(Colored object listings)
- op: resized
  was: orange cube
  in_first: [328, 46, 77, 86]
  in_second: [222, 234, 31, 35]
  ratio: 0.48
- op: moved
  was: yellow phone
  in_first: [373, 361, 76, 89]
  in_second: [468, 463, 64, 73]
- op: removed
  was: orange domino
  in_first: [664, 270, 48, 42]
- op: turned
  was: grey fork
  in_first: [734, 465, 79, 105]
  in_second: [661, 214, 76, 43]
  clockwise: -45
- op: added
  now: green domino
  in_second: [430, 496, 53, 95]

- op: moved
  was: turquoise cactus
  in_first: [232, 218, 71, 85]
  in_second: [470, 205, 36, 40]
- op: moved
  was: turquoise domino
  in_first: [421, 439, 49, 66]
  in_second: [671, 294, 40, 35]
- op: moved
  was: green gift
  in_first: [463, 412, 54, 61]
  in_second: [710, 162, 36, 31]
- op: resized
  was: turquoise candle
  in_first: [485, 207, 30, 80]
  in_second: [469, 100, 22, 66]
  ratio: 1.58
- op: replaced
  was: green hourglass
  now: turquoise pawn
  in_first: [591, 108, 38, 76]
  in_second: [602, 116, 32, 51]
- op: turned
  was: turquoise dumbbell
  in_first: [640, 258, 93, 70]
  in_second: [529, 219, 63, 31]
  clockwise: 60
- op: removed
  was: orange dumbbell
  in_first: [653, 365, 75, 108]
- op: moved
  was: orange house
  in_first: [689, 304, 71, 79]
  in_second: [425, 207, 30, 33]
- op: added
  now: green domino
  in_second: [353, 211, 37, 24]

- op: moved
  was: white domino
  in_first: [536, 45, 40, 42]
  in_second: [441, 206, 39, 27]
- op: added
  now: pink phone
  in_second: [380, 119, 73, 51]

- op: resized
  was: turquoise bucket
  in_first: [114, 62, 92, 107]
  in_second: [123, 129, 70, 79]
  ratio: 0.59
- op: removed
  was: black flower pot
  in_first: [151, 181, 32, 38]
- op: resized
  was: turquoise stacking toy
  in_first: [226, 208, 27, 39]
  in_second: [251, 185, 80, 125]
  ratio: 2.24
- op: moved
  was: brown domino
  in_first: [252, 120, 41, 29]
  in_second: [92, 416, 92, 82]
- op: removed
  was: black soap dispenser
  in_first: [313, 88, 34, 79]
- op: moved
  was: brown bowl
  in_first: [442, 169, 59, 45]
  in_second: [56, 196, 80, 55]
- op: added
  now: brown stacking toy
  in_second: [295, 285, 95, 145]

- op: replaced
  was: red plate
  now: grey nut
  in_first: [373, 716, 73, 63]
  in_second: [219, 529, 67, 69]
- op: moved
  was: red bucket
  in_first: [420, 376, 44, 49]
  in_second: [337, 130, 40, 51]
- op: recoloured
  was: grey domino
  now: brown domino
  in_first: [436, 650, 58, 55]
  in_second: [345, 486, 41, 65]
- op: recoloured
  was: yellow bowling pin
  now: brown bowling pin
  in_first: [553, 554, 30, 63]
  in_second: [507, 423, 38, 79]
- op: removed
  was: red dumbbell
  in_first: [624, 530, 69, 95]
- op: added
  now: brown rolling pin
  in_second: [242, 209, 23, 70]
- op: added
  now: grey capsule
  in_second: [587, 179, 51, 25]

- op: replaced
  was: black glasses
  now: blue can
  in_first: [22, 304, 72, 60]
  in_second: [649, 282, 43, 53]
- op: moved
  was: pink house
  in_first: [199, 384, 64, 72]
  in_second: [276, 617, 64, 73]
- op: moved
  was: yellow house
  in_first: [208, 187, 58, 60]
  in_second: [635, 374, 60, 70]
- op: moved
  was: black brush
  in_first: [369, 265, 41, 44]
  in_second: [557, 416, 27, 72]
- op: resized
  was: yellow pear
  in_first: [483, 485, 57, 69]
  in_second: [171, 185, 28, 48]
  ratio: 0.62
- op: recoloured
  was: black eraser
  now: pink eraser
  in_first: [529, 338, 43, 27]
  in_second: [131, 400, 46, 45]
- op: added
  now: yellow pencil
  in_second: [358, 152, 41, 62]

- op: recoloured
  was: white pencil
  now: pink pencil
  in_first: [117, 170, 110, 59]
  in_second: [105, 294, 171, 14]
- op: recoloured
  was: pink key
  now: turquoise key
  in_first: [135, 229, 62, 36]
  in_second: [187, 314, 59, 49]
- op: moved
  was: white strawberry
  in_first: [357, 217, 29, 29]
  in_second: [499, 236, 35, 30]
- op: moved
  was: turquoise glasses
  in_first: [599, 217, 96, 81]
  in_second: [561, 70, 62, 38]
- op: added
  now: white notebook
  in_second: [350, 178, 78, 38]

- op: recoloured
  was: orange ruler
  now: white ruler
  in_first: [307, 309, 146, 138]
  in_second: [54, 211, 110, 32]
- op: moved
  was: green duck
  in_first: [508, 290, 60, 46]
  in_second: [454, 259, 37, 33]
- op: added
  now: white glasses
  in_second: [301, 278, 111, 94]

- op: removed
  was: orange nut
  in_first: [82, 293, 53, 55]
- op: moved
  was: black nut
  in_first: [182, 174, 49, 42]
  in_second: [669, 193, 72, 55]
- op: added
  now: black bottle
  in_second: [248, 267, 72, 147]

:: Exercise objective ::
What is needed is each line of the data, printed exactly.

:: Exercise result ::
- op: resized
  was: orange cube
  in_first: [328, 46, 77, 86]
  in_second: [222, 234, 31, 35]
  ratio: 0.48
- op: moved
  was: yellow phone
  in_first: [373, 361, 76, 89]
  in_second: [468, 463, 64, 73]
- op: removed
  was: orange domino
  in_first: [664, 270, 48, 42]
- op: turned
  was: grey fork
  in_first: [734, 465, 79, 105]
  in_second: [661, 214, 76, 43]
  clockwise: -45
- op: added
  now: green domino
  in_second: [430, 496, 53, 95]

- op: moved
  was: turquoise cactus
  in_first: [232, 218, 71, 85]
  in_second: [470, 205, 36, 40]
- op: moved
  was: turquoise domino
  in_first: [421, 439, 49, 66]
  in_second: [671, 294, 40, 35]
- op: moved
  was: green gift
  in_first: [463, 412, 54, 61]
  in_second: [710, 162, 36, 31]
- op: resized
  was: turquoise candle
  in_first: [485, 207, 30, 80]
  in_second: [469, 100, 22, 66]
  ratio: 1.58
- op: replaced
  was: green hourglass
  now: turquoise pawn
  in_first: [591, 108, 38, 76]
  in_second: [602, 116, 32, 51]
- op: turned
  was: turquoise dumbbell
  in_first: [640, 258, 93, 70]
  in_second: [529, 219, 63, 31]
  clockwise: 60
- op: removed
  was: orange dumbbell
  in_first: [653, 365, 75, 108]
- op: moved
  was: orange house
  in_first: [689, 304, 71, 79]
  in_second: [425, 207, 30, 33]
- op: added
  now: green domino
  in_second: [353, 211, 37, 24]

- op: moved
  was: white domino
  in_first: [536, 45, 40, 42]
  in_second: [441, 206, 39, 27]
- op: added
  now: pink phone
  in_second: [380, 119, 73, 51]

- op: resized
  was: turquoise bucket
  in_first: [114, 62, 92, 107]
  in_second: [123, 129, 70, 79]
  ratio: 0.59
- op: removed
  was: black flower pot
  in_first: [151, 181, 32, 38]
- op: resized
  was: turquoise stacking toy
  in_first: [226, 208, 27, 39]
  in_second: [251, 185, 80, 125]
  ratio: 2.24
- op: moved
  was: brown domino
  in_first: [252, 120, 41, 29]
  in_second: [92, 416, 92, 82]
- op: removed
  was: black soap dispenser
  in_first: [313, 88, 34, 79]
- op: moved
  was: brown bowl
  in_first: [442, 169, 59, 45]
  in_second: [56, 196, 80, 55]
- op: added
  now: brown stacking toy
  in_second: [295, 285, 95, 145]

- op: replaced
  was: red plate
  now: grey nut
  in_first: [373, 716, 73, 63]
  in_second: [219, 529, 67, 69]
- op: moved
  was: red bucket
  in_first: [420, 376, 44, 49]
  in_second: [337, 130, 40, 51]
- op: recoloured
  was: grey domino
  now: brown domino
  in_first: [436, 650, 58, 55]
  in_second: [345, 486, 41, 65]
- op: recoloured
  was: yellow bowling pin
  now: brown bowling pin
  in_first: [553, 554, 30, 63]
  in_second: [507, 423, 38, 79]
- op: removed
  was: red dumbbell
  in_first: [624, 530, 69, 95]
- op: added
  now: brown rolling pin
  in_second: [242, 209, 23, 70]
- op: added
  now: grey capsule
  in_second: [587, 179, 51, 25]

- op: replaced
  was: black glasses
  now: blue can
  in_first: [22, 304, 72, 60]
  in_second: [649, 282, 43, 53]
- op: moved
  was: pink house
  in_first: [199, 384, 64, 72]
  in_second: [276, 617, 64, 73]
- op: moved
  was: yellow house
  in_first: [208, 187, 58, 60]
  in_second: [635, 374, 60, 70]
- op: moved
  was: black brush
  in_first: [369, 265, 41, 44]
  in_second: [557, 416, 27, 72]
- op: resized
  was: yellow pear
  in_first: [483, 485, 57, 69]
  in_second: [171, 185, 28, 48]
  ratio: 0.62
- op: recoloured
  was: black eraser
  now: pink eraser
  in_first: [529, 338, 43, 27]
  in_second: [131, 400, 46, 45]
- op: added
  now: yellow pencil
  in_second: [358, 152, 41, 62]

- op: recoloured
  was: white pencil
  now: pink pencil
  in_first: [117, 170, 110, 59]
  in_second: [105, 294, 171, 14]
- op: recoloured
  was: pink key
  now: turquoise key
  in_first: [135, 229, 62, 36]
  in_second: [187, 314, 59, 49]
- op: moved
  was: white strawberry
  in_first: [357, 217, 29, 29]
  in_second: [499, 236, 35, 30]
- op: moved
  was: turquoise glasses
  in_first: [599, 217, 96, 81]
  in_second: [561, 70, 62, 38]
- op: added
  now: white notebook
  in_second: [350, 178, 78, 38]

- op: recoloured
  was: orange ruler
  now: white ruler
  in_first: [307, 309, 146, 138]
  in_second: [54, 211, 110, 32]
- op: moved
  was: green duck
  in_first: [508, 290, 60, 46]
  in_second: [454, 259, 37, 33]
- op: added
  now: white glasses
  in_second: [301, 278, 111, 94]

- op: removed
  was: orange nut
  in_first: [82, 293, 53, 55]
- op: moved
  was: black nut
  in_first: [182, 174, 49, 42]
  in_second: [669, 193, 72, 55]
- op: added
  now: black bottle
  in_second: [248, 267, 72, 147]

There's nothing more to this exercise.